EXERCISE REQUIREMENTS -
Beginning with the line where "MIC3 pin OUT: A0 -> none" appears, retype every remaining line of the data below, both the first and last included.

PROVIDED DATA -
──────
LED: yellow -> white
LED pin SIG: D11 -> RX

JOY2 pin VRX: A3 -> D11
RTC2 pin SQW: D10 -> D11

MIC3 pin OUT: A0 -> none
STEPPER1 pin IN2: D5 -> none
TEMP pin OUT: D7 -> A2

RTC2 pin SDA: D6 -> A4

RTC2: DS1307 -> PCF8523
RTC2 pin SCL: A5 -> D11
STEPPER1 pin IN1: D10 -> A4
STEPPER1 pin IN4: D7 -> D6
──────
ANSWER SECTION -
MIC3 pin OUT: A0 -> none
STEPPER1 pin IN2: D5 -> none
TEMP pin OUT: D7 -> A2

RTC2 pin SDA: D6 -> A4

RTC2: DS1307 -> PCF8523
RTC2 pin SCL: A5 -> D11
STEPPER1 pin IN1: D10 -> A4
STEPPER1 pin IN4: D7 -> D6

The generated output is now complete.